WHAT TO PRODUCE: Set the records down again exactly, apart from any pictures in them.

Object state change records
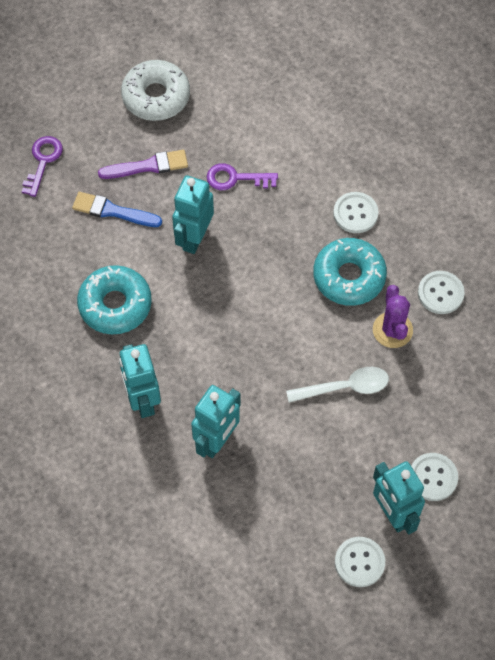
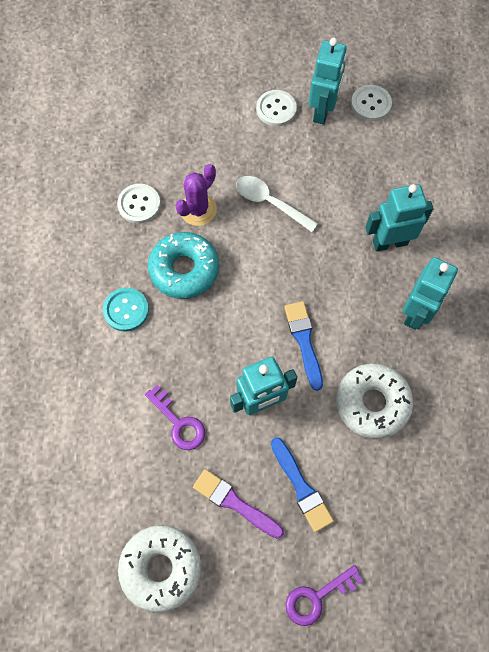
camera: 135 degrees left, 5 degrees up
(115, 305) = (372, 403): turquoise donut -> white donut
(207, 304) = (304, 341): none -> blue brush
(355, 213) = (126, 310): white button -> turquoise button

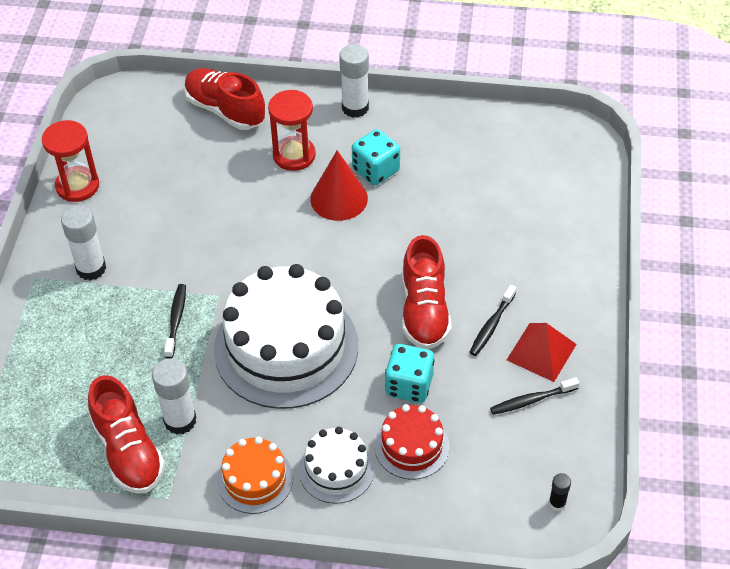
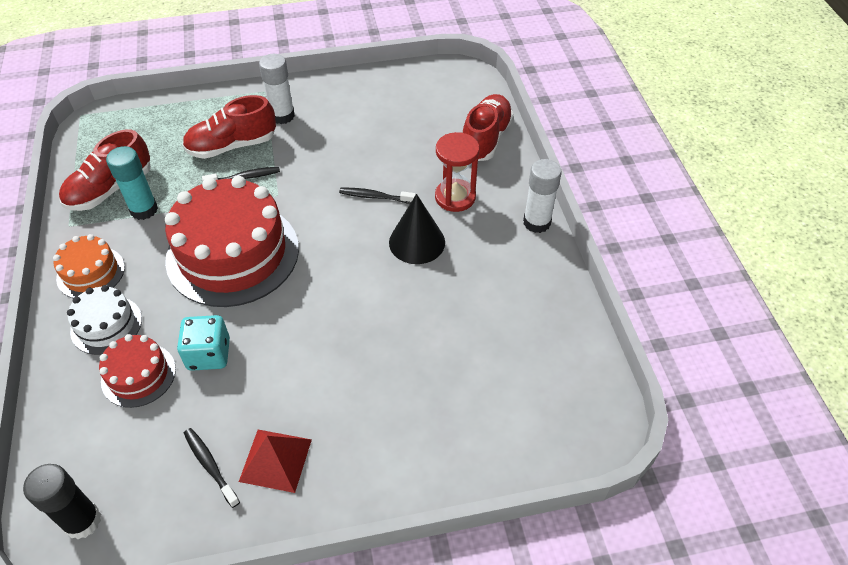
camera: 70 degrees right, 0 degrees up
(77, 186) = (362, 83): red hourglass -> none
(180, 420) = (144, 210): white glue stick -> turquoise glue stick
(286, 347) = (233, 253): white cake -> red cake
(339, 198) = (417, 242): red cone -> black cone
(376, 170) = (464, 259): turquoise dice -> none
(424, 310) = (302, 343): red shoe -> red shoe (232, 146)
(491, 325) = (299, 405): black toothbrush -> black toothbrush (375, 197)
(557, 503) = (82, 521): black glue stick -> black glue stick, size x1.97

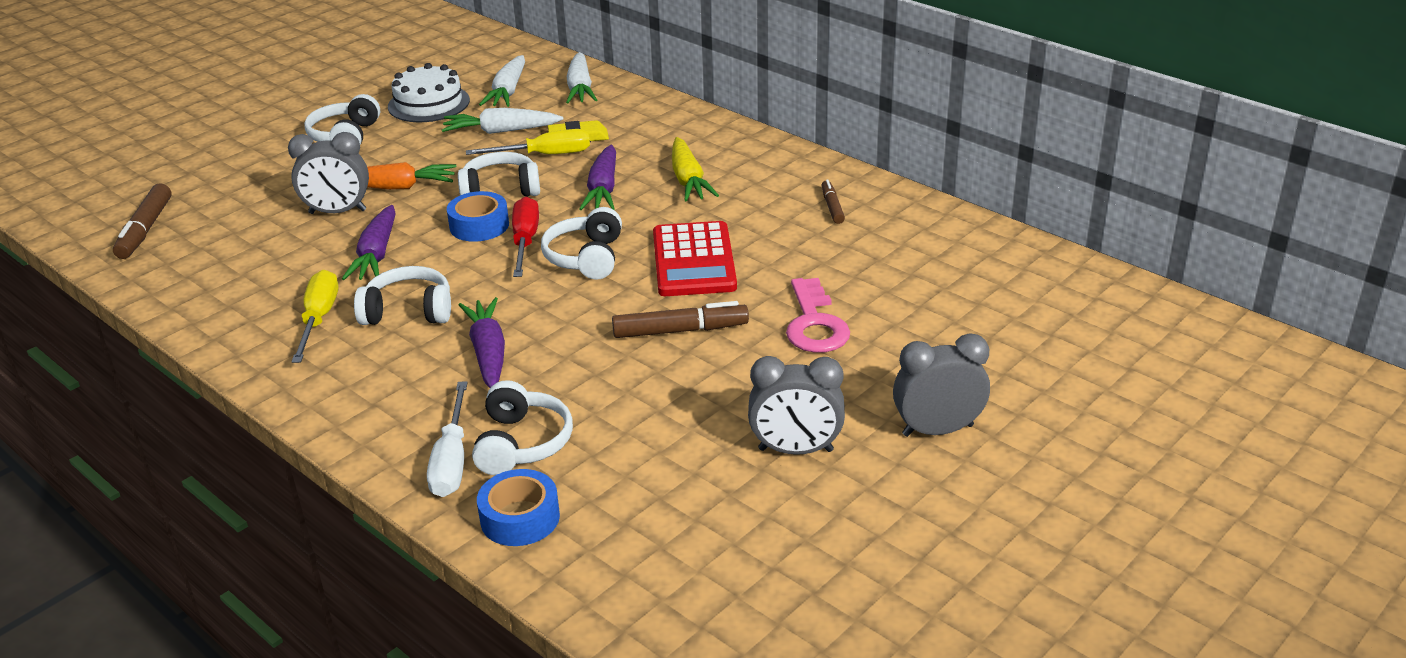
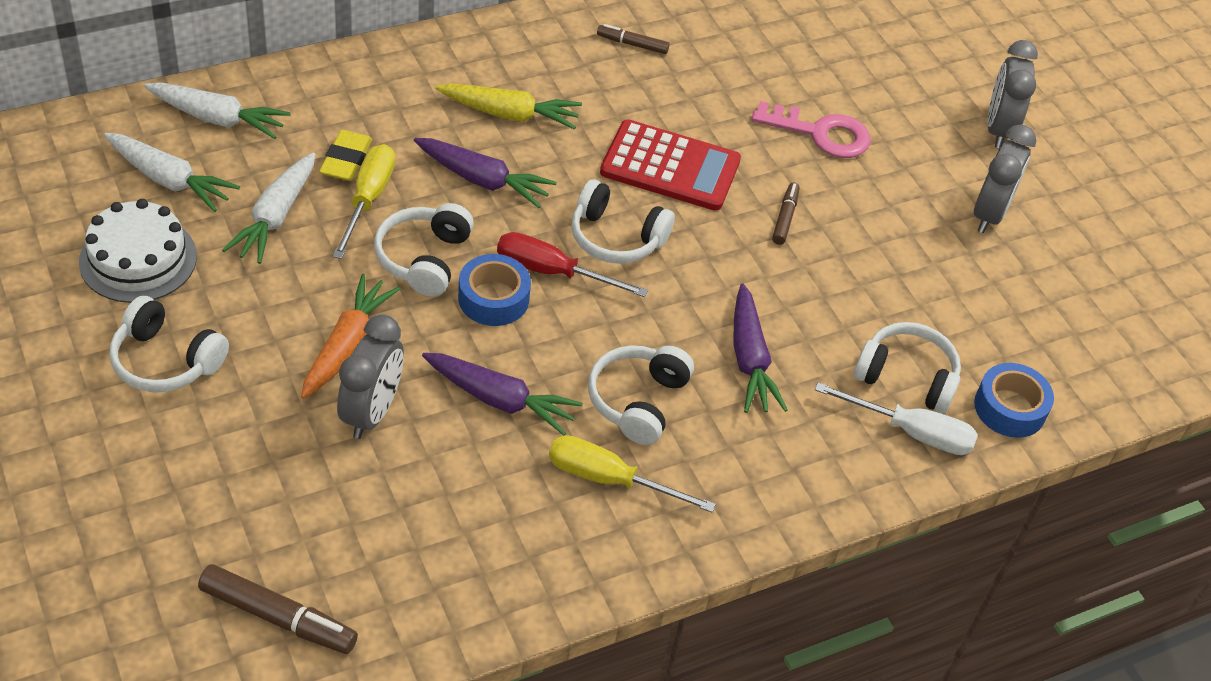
camera: 75 degrees left, 15 degrees up
(488, 353) = (750, 360): purple carrot -> purple carrot turned 105 degrees counterclockwise
(680, 331) = (785, 218): brown marker -> brown marker, size x0.59

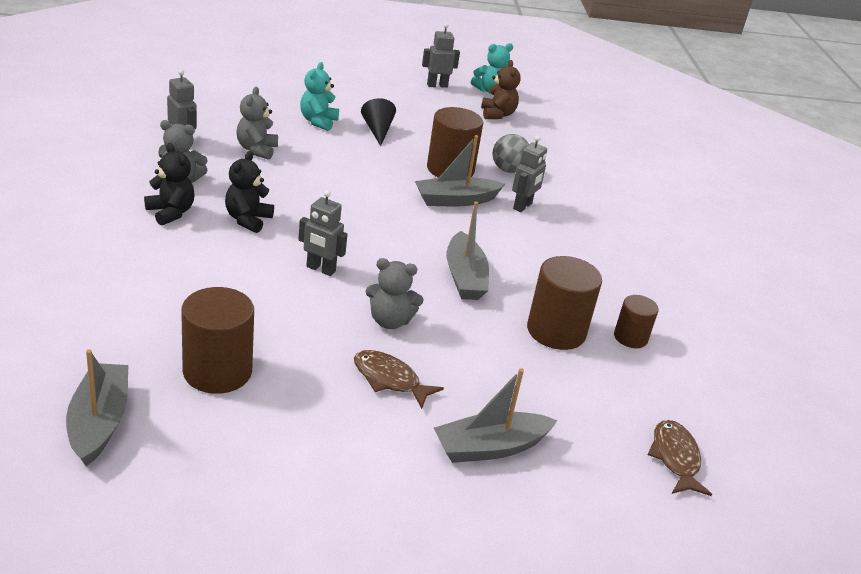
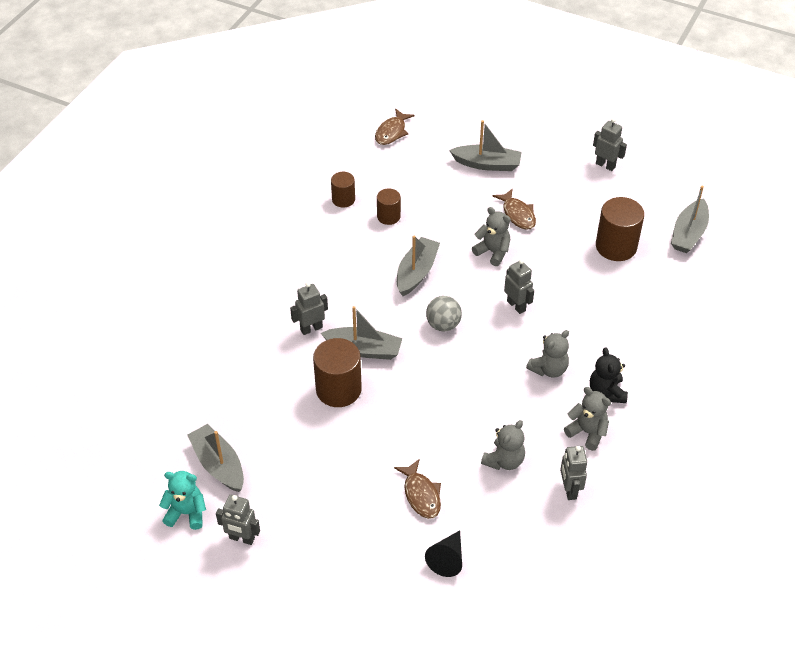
camera: 145 degrees left, 15 degrees up
(248, 220) = (548, 369): black teddy bear -> grey teddy bear
(290, 510) = (605, 165): none -> grey robot
(318, 121) = (421, 494): turquoise teddy bear -> brown fish
(377, 131) = (369, 465): black cone -> black cone (447, 559)
(497, 114) = (218, 464): brown teddy bear -> grey boat
(508, 170) = (284, 376): grey ball -> grey ball (443, 325)
(556, 331) = (388, 216): brown cylinder -> brown cylinder, size x0.58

SOLUTION TO THIS EXERCISE:
camera: 135 degrees left, 5 degrees up
(115, 305) = (372, 403): turquoise donut -> white donut
(207, 304) = (304, 341): none -> blue brush
(355, 213) = (126, 310): white button -> turquoise button

camera: 70 degrees right, 0 degrees up
(77, 186) = (362, 83): red hourglass -> none
(180, 420) = (144, 210): white glue stick -> turquoise glue stick
(286, 347) = (233, 253): white cake -> red cake
(339, 198) = (417, 242): red cone -> black cone
(376, 170) = (464, 259): turquoise dice -> none
(424, 310) = (302, 343): red shoe -> red shoe (232, 146)
(491, 325) = (299, 405): black toothbrush -> black toothbrush (375, 197)
(557, 503) = (82, 521): black glue stick -> black glue stick, size x1.97

camera: 75 degrees left, 15 degrees up
(488, 353) = (750, 360): purple carrot -> purple carrot turned 105 degrees counterclockwise
(680, 331) = (785, 218): brown marker -> brown marker, size x0.59

camera: 145 degrees left, 15 degrees up
(248, 220) = (548, 369): black teddy bear -> grey teddy bear
(290, 510) = (605, 165): none -> grey robot
(318, 121) = (421, 494): turquoise teddy bear -> brown fish
(377, 131) = (369, 465): black cone -> black cone (447, 559)
(497, 114) = (218, 464): brown teddy bear -> grey boat
(508, 170) = (284, 376): grey ball -> grey ball (443, 325)
(556, 331) = (388, 216): brown cylinder -> brown cylinder, size x0.58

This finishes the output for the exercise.